──────── Source records ────────
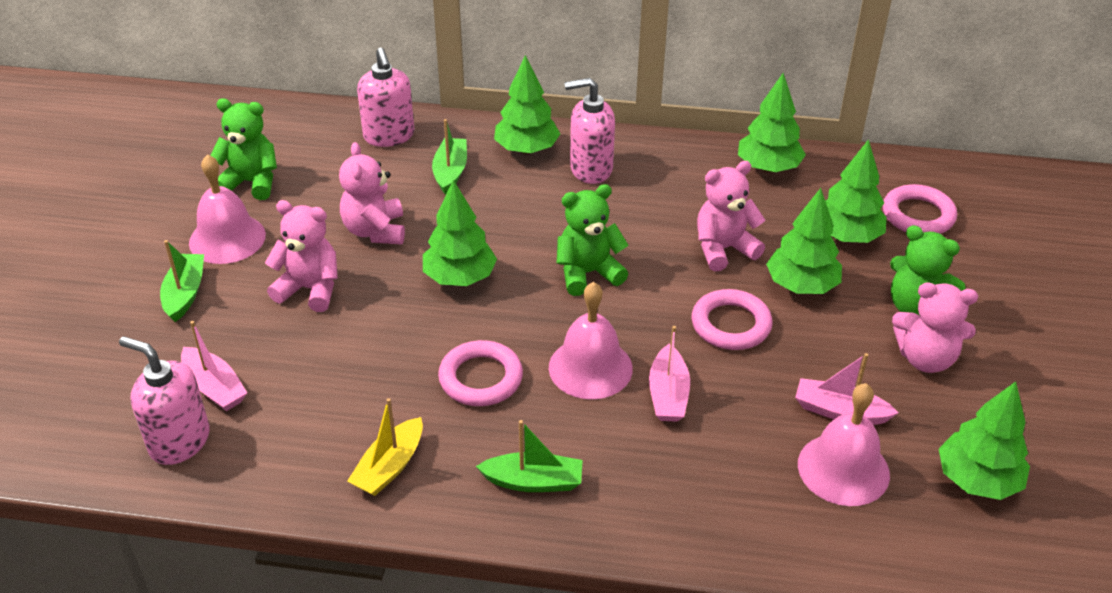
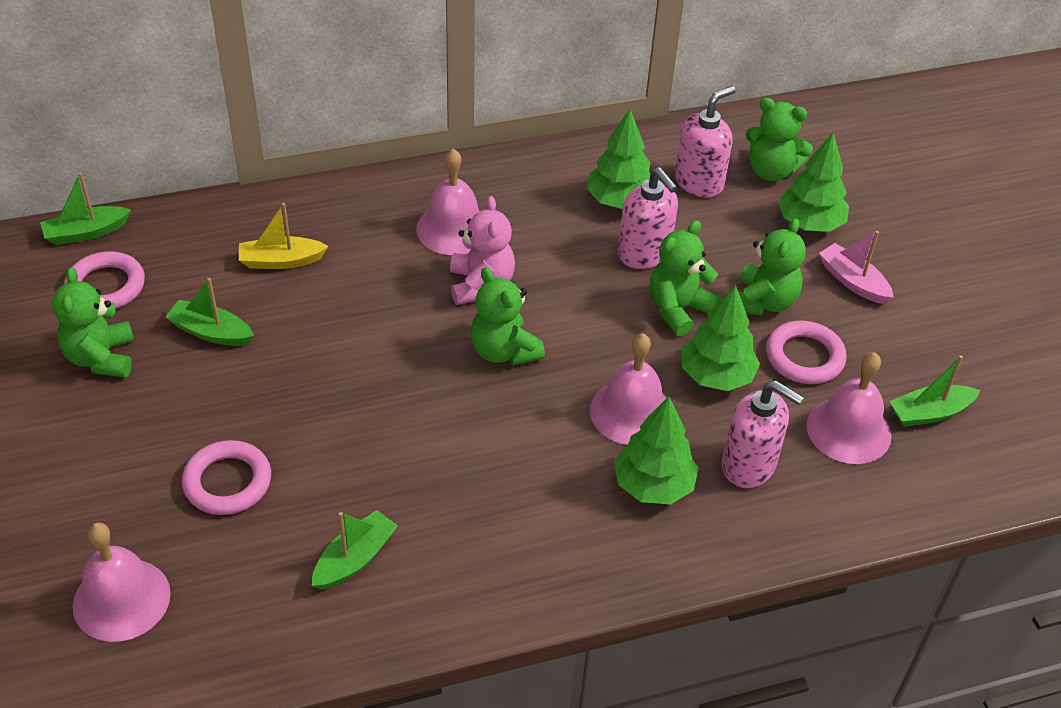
green boat: 3 -> 4
green teddy bear: 3 -> 5
green tree: 6 -> 4
pink bell: 3 -> 4
pink boat: 3 -> 1
pink teddy bear: 4 -> 1

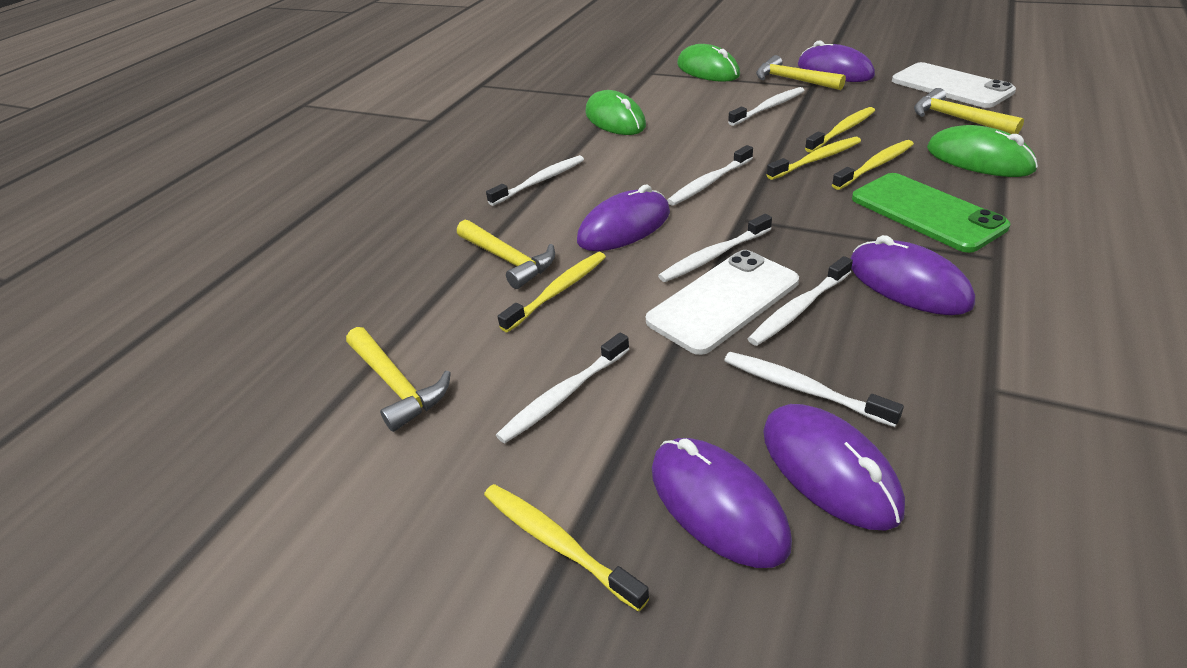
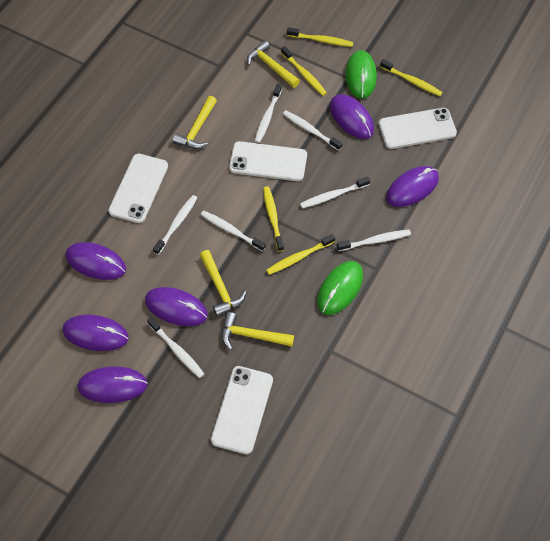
green mouse: 3 -> 2
green phone: 1 -> 0
purple mouse: 5 -> 6
white phone: 2 -> 4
────────
▸ **Prompt**: Retype all the entries exactly; drop the pictures.

▸ **Exercise result**:
green boat: 3 -> 4
green teddy bear: 3 -> 5
green tree: 6 -> 4
pink bell: 3 -> 4
pink boat: 3 -> 1
pink teddy bear: 4 -> 1

green mouse: 3 -> 2
green phone: 1 -> 0
purple mouse: 5 -> 6
white phone: 2 -> 4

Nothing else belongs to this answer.